> **WHAT IS BEING ASKED**
Lines from the line with "lime brick H1 level" to the line with "none -> red brick E6:F6 level 2" in the entries below, and only those, must be output exactly, with both ends included.

------------------------------------------------------------

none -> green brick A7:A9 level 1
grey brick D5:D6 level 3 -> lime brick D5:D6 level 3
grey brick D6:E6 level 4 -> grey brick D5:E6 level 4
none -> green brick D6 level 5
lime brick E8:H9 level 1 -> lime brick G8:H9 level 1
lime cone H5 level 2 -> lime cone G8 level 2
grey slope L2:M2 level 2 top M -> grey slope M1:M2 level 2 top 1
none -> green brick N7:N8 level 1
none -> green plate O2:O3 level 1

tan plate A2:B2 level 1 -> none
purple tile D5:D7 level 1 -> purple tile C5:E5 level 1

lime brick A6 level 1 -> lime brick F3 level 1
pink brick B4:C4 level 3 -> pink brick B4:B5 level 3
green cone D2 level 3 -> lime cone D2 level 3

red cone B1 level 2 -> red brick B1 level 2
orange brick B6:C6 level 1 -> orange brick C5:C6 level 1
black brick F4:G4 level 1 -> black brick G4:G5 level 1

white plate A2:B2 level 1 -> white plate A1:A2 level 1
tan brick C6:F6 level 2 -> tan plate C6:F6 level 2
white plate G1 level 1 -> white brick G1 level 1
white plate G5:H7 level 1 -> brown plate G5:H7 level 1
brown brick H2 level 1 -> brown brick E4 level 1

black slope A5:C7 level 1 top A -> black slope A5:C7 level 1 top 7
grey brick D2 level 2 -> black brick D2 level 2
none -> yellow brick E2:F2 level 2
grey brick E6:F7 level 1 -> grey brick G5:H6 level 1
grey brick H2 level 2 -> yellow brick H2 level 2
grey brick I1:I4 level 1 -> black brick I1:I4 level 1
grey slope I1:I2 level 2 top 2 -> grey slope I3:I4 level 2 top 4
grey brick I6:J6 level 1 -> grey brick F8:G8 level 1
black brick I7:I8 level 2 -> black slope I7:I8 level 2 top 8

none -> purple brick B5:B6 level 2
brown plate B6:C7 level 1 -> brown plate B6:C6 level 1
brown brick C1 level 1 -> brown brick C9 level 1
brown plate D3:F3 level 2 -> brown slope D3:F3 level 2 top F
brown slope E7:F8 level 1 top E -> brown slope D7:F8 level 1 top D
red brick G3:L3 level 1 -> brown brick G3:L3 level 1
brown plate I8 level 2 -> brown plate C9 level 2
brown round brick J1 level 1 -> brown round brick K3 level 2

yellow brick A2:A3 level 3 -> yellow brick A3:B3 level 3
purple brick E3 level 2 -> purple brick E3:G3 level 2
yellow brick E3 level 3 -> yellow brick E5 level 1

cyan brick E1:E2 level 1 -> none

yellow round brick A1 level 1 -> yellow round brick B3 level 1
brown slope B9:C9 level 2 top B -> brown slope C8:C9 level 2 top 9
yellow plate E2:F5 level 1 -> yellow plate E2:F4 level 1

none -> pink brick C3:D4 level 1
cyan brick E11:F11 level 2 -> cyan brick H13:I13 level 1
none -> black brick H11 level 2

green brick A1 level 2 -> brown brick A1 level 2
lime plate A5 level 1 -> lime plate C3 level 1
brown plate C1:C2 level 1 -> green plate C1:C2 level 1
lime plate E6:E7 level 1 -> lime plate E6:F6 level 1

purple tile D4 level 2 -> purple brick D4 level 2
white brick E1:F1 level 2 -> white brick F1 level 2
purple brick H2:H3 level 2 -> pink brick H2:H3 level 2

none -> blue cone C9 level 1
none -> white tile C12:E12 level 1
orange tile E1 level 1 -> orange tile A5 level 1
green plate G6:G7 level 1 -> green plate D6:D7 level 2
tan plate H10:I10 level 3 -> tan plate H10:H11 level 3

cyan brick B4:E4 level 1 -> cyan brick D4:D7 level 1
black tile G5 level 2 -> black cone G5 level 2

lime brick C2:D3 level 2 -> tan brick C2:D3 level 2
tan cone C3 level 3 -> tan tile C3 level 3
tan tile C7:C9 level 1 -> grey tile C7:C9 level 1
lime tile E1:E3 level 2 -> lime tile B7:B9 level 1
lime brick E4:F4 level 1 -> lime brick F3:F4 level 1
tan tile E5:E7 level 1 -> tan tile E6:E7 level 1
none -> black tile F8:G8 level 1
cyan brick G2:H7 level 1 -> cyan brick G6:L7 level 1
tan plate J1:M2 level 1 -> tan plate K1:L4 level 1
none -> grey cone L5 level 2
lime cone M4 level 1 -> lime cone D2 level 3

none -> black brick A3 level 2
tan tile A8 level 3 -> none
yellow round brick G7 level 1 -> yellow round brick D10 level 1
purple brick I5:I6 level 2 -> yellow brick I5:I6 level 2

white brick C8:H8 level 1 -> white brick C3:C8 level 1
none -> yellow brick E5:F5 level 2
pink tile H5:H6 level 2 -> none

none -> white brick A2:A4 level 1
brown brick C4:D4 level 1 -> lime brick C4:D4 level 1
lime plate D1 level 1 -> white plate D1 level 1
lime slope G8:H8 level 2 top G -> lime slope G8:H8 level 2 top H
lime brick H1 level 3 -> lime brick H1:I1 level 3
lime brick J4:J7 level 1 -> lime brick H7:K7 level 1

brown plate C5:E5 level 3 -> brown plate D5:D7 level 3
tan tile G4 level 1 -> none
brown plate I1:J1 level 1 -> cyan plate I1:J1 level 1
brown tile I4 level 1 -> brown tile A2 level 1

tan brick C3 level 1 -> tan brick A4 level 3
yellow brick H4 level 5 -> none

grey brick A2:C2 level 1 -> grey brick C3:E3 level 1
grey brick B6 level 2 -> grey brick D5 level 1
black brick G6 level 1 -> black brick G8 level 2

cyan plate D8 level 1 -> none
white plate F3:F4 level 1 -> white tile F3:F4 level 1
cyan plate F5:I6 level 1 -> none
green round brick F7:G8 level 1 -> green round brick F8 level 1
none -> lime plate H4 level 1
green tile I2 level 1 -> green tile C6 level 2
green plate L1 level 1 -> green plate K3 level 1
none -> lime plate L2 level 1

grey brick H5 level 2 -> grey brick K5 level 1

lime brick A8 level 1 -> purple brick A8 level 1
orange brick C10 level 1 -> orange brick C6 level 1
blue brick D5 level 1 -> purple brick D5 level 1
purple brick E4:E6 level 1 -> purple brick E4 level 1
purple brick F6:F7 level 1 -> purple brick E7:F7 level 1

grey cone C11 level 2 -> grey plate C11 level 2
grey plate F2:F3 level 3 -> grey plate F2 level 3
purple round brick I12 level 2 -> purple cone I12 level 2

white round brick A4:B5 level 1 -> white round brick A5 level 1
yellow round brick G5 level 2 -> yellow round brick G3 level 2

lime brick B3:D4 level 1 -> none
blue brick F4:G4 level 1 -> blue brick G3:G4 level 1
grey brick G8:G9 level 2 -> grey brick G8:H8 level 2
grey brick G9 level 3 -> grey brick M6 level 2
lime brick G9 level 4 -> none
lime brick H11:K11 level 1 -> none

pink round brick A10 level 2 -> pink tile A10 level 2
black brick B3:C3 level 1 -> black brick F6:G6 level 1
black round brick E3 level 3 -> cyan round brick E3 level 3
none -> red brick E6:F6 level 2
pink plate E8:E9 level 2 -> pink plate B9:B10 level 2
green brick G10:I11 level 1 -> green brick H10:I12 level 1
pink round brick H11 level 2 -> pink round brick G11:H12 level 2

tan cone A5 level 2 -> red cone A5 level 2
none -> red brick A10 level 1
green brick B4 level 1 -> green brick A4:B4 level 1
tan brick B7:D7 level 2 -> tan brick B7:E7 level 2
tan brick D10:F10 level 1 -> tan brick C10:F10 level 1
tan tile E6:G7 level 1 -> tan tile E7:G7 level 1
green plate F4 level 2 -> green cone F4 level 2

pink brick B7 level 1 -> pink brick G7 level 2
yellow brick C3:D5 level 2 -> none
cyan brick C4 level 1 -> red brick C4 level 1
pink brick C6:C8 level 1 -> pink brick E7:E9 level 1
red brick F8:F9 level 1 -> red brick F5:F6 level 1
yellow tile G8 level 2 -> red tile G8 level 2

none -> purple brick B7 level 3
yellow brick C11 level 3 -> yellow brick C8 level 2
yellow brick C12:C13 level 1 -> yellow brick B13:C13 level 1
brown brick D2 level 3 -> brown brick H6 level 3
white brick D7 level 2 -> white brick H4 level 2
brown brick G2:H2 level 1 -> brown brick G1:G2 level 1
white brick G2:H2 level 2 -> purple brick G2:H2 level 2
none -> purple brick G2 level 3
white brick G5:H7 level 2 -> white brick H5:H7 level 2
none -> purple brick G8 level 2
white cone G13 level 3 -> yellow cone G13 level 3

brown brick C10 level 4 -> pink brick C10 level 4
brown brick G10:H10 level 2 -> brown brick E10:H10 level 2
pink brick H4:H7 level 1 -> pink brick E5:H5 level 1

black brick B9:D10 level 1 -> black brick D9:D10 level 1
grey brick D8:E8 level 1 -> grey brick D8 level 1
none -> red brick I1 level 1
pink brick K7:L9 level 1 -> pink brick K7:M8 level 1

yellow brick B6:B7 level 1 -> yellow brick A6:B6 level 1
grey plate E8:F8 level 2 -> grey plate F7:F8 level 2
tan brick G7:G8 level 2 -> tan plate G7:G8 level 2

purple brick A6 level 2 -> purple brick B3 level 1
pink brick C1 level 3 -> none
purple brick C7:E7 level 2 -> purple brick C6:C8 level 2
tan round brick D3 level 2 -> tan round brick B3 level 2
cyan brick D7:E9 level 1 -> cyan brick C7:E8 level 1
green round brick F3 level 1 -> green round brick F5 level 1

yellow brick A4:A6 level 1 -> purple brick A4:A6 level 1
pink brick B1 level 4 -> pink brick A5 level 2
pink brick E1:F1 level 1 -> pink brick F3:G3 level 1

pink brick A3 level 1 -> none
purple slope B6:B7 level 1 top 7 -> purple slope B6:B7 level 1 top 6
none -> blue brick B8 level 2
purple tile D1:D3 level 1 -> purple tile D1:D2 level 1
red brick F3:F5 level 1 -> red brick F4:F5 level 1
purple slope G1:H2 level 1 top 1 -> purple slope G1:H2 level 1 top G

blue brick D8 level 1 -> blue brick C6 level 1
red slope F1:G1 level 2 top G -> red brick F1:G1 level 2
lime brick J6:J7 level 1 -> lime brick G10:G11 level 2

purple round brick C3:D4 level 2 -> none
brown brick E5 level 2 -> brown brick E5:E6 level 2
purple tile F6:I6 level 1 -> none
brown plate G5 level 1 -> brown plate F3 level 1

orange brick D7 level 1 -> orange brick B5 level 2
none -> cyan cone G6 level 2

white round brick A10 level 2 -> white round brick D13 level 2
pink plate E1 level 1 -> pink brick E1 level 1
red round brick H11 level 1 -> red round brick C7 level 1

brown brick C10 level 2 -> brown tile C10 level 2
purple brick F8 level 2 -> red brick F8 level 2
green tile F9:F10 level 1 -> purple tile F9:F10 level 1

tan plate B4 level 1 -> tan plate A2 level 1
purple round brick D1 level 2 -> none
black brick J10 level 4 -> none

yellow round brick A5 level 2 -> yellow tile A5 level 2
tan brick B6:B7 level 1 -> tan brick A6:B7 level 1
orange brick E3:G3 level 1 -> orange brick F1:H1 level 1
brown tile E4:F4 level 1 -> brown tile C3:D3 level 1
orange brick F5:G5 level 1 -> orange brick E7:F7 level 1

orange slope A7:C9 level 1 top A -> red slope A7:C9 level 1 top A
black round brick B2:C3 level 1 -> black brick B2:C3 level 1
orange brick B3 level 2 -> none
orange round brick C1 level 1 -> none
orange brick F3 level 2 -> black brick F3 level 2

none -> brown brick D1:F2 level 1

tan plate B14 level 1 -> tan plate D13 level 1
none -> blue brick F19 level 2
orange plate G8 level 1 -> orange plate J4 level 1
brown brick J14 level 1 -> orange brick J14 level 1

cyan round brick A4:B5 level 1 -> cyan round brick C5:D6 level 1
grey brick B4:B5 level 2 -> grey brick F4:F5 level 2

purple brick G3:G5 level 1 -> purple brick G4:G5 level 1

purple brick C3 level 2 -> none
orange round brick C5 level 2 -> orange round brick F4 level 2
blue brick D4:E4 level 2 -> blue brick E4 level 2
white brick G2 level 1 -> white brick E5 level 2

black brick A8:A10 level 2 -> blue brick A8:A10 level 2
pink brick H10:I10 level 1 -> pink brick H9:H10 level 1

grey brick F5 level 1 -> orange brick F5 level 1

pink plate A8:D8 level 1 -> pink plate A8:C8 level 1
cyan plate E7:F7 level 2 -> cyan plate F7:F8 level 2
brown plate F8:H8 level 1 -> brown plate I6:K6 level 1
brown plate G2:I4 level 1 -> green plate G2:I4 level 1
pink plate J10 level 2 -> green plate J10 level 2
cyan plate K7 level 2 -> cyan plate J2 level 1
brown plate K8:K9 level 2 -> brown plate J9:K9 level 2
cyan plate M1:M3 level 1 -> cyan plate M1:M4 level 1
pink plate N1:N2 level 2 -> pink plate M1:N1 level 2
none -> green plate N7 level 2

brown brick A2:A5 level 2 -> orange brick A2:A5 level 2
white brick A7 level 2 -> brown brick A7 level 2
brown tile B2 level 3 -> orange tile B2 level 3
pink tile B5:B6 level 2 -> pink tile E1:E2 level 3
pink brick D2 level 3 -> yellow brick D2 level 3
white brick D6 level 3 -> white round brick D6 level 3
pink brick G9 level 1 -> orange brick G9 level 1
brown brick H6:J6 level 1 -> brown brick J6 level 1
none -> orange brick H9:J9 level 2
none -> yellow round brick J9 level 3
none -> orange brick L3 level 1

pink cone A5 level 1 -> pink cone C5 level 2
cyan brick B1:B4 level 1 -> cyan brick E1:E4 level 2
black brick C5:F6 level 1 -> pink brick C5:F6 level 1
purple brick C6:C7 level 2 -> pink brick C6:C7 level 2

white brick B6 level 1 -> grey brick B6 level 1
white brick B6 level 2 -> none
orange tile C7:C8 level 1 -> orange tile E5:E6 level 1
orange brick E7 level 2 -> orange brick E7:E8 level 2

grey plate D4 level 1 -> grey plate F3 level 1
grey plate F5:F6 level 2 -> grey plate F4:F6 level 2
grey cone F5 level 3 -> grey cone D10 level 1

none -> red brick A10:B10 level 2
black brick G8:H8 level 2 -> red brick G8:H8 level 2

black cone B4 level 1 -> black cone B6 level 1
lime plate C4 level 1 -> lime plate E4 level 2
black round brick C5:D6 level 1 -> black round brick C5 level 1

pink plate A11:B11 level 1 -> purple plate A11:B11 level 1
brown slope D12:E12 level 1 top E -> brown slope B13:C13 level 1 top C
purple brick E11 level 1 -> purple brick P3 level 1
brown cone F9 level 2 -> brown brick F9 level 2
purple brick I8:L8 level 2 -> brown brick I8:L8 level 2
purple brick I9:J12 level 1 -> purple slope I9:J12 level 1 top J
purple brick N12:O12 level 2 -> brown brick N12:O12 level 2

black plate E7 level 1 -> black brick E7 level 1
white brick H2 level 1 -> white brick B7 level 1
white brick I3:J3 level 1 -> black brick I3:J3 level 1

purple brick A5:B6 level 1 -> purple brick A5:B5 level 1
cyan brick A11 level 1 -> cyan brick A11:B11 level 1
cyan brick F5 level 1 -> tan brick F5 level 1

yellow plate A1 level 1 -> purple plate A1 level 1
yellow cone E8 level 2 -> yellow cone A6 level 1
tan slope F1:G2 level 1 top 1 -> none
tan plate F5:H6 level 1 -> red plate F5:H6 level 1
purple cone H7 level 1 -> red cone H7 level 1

------------------------------------------------------------

> **EXERCISE OUTPUT**
lime brick H1 level 3 -> lime brick H1:I1 level 3
lime brick J4:J7 level 1 -> lime brick H7:K7 level 1

brown plate C5:E5 level 3 -> brown plate D5:D7 level 3
tan tile G4 level 1 -> none
brown plate I1:J1 level 1 -> cyan plate I1:J1 level 1
brown tile I4 level 1 -> brown tile A2 level 1

tan brick C3 level 1 -> tan brick A4 level 3
yellow brick H4 level 5 -> none

grey brick A2:C2 level 1 -> grey brick C3:E3 level 1
grey brick B6 level 2 -> grey brick D5 level 1
black brick G6 level 1 -> black brick G8 level 2

cyan plate D8 level 1 -> none
white plate F3:F4 level 1 -> white tile F3:F4 level 1
cyan plate F5:I6 level 1 -> none
green round brick F7:G8 level 1 -> green round brick F8 level 1
none -> lime plate H4 level 1
green tile I2 level 1 -> green tile C6 level 2
green plate L1 level 1 -> green plate K3 level 1
none -> lime plate L2 level 1

grey brick H5 level 2 -> grey brick K5 level 1

lime brick A8 level 1 -> purple brick A8 level 1
orange brick C10 level 1 -> orange brick C6 level 1
blue brick D5 level 1 -> purple brick D5 level 1
purple brick E4:E6 level 1 -> purple brick E4 level 1
purple brick F6:F7 level 1 -> purple brick E7:F7 level 1

grey cone C11 level 2 -> grey plate C11 level 2
grey plate F2:F3 level 3 -> grey plate F2 level 3
purple round brick I12 level 2 -> purple cone I12 level 2

white round brick A4:B5 level 1 -> white round brick A5 level 1
yellow round brick G5 level 2 -> yellow round brick G3 level 2

lime brick B3:D4 level 1 -> none
blue brick F4:G4 level 1 -> blue brick G3:G4 level 1
grey brick G8:G9 level 2 -> grey brick G8:H8 level 2
grey brick G9 level 3 -> grey brick M6 level 2
lime brick G9 level 4 -> none
lime brick H11:K11 level 1 -> none

pink round brick A10 level 2 -> pink tile A10 level 2
black brick B3:C3 level 1 -> black brick F6:G6 level 1
black round brick E3 level 3 -> cyan round brick E3 level 3
none -> red brick E6:F6 level 2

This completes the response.